Task directions – Each entry below must appear in the answer exactly as written.

Difference listings –
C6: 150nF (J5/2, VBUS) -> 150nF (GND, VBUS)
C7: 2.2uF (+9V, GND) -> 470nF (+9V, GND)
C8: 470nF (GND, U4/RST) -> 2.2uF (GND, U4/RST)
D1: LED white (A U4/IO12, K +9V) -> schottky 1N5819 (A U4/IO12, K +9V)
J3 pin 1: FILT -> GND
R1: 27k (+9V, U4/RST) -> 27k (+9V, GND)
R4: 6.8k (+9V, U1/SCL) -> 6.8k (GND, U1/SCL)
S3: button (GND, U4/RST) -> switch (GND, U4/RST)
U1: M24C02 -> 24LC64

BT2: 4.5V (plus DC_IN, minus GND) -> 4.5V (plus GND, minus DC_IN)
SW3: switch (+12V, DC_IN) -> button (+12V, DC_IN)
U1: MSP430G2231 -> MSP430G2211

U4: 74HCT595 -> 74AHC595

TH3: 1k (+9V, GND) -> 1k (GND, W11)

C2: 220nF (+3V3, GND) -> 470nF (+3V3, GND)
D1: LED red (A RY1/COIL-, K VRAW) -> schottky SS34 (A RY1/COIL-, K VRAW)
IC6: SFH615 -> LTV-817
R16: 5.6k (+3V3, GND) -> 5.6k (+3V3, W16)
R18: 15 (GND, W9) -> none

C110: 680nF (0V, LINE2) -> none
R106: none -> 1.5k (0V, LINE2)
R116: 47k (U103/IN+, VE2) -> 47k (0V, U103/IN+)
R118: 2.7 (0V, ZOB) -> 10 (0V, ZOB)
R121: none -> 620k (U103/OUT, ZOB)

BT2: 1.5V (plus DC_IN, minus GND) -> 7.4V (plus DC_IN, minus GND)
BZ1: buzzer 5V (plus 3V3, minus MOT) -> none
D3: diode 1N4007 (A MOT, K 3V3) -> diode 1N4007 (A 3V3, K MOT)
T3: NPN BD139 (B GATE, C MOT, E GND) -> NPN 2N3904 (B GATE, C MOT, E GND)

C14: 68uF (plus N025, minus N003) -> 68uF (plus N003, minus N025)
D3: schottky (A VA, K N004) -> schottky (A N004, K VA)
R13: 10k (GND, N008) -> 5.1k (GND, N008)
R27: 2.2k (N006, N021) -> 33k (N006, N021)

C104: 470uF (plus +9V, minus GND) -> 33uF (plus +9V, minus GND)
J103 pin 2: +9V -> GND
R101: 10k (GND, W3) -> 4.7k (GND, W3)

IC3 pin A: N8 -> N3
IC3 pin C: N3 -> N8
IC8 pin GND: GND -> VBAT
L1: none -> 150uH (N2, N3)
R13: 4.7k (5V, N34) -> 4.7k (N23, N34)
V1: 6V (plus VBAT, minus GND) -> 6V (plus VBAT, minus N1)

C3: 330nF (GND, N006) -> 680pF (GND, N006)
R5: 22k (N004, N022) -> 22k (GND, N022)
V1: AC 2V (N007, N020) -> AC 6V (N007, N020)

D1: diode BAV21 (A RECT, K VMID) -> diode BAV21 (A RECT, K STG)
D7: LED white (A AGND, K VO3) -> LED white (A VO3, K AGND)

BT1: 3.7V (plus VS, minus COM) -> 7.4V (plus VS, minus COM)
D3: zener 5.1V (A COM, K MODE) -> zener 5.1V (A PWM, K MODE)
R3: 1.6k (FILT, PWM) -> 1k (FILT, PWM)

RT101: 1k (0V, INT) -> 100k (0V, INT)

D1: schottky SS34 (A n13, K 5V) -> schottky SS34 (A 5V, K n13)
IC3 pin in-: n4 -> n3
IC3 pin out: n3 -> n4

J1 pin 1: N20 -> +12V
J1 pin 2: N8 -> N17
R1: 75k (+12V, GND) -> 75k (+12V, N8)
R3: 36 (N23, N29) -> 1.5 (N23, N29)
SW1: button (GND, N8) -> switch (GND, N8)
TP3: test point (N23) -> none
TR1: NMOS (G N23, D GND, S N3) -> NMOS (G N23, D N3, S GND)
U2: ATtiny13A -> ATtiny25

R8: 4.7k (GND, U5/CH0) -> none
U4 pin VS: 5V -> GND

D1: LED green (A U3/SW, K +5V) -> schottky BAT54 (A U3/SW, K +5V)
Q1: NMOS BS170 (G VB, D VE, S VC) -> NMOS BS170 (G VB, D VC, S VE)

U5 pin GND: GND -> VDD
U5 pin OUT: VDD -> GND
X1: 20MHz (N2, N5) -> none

Worked solution –
C6: 150nF (J5/2, VBUS) -> 150nF (GND, VBUS)
C7: 2.2uF (+9V, GND) -> 470nF (+9V, GND)
C8: 470nF (GND, U4/RST) -> 2.2uF (GND, U4/RST)
D1: LED white (A U4/IO12, K +9V) -> schottky 1N5819 (A U4/IO12, K +9V)
J3 pin 1: FILT -> GND
R1: 27k (+9V, U4/RST) -> 27k (+9V, GND)
R4: 6.8k (+9V, U1/SCL) -> 6.8k (GND, U1/SCL)
S3: button (GND, U4/RST) -> switch (GND, U4/RST)
U1: M24C02 -> 24LC64

BT2: 4.5V (plus DC_IN, minus GND) -> 4.5V (plus GND, minus DC_IN)
SW3: switch (+12V, DC_IN) -> button (+12V, DC_IN)
U1: MSP430G2231 -> MSP430G2211

U4: 74HCT595 -> 74AHC595

TH3: 1k (+9V, GND) -> 1k (GND, W11)

C2: 220nF (+3V3, GND) -> 470nF (+3V3, GND)
D1: LED red (A RY1/COIL-, K VRAW) -> schottky SS34 (A RY1/COIL-, K VRAW)
IC6: SFH615 -> LTV-817
R16: 5.6k (+3V3, GND) -> 5.6k (+3V3, W16)
R18: 15 (GND, W9) -> none

C110: 680nF (0V, LINE2) -> none
R106: none -> 1.5k (0V, LINE2)
R116: 47k (U103/IN+, VE2) -> 47k (0V, U103/IN+)
R118: 2.7 (0V, ZOB) -> 10 (0V, ZOB)
R121: none -> 620k (U103/OUT, ZOB)

BT2: 1.5V (plus DC_IN, minus GND) -> 7.4V (plus DC_IN, minus GND)
BZ1: buzzer 5V (plus 3V3, minus MOT) -> none
D3: diode 1N4007 (A MOT, K 3V3) -> diode 1N4007 (A 3V3, K MOT)
T3: NPN BD139 (B GATE, C MOT, E GND) -> NPN 2N3904 (B GATE, C MOT, E GND)

C14: 68uF (plus N025, minus N003) -> 68uF (plus N003, minus N025)
D3: schottky (A VA, K N004) -> schottky (A N004, K VA)
R13: 10k (GND, N008) -> 5.1k (GND, N008)
R27: 2.2k (N006, N021) -> 33k (N006, N021)

C104: 470uF (plus +9V, minus GND) -> 33uF (plus +9V, minus GND)
J103 pin 2: +9V -> GND
R101: 10k (GND, W3) -> 4.7k (GND, W3)

IC3 pin A: N8 -> N3
IC3 pin C: N3 -> N8
IC8 pin GND: GND -> VBAT
L1: none -> 150uH (N2, N3)
R13: 4.7k (5V, N34) -> 4.7k (N23, N34)
V1: 6V (plus VBAT, minus GND) -> 6V (plus VBAT, minus N1)

C3: 330nF (GND, N006) -> 680pF (GND, N006)
R5: 22k (N004, N022) -> 22k (GND, N022)
V1: AC 2V (N007, N020) -> AC 6V (N007, N020)

D1: diode BAV21 (A RECT, K VMID) -> diode BAV21 (A RECT, K STG)
D7: LED white (A AGND, K VO3) -> LED white (A VO3, K AGND)

BT1: 3.7V (plus VS, minus COM) -> 7.4V (plus VS, minus COM)
D3: zener 5.1V (A COM, K MODE) -> zener 5.1V (A PWM, K MODE)
R3: 1.6k (FILT, PWM) -> 1k (FILT, PWM)

RT101: 1k (0V, INT) -> 100k (0V, INT)

D1: schottky SS34 (A n13, K 5V) -> schottky SS34 (A 5V, K n13)
IC3 pin in-: n4 -> n3
IC3 pin out: n3 -> n4

J1 pin 1: N20 -> +12V
J1 pin 2: N8 -> N17
R1: 75k (+12V, GND) -> 75k (+12V, N8)
R3: 36 (N23, N29) -> 1.5 (N23, N29)
SW1: button (GND, N8) -> switch (GND, N8)
TP3: test point (N23) -> none
TR1: NMOS (G N23, D GND, S N3) -> NMOS (G N23, D N3, S GND)
U2: ATtiny13A -> ATtiny25

R8: 4.7k (GND, U5/CH0) -> none
U4 pin VS: 5V -> GND

D1: LED green (A U3/SW, K +5V) -> schottky BAT54 (A U3/SW, K +5V)
Q1: NMOS BS170 (G VB, D VE, S VC) -> NMOS BS170 (G VB, D VC, S VE)

U5 pin GND: GND -> VDD
U5 pin OUT: VDD -> GND
X1: 20MHz (N2, N5) -> none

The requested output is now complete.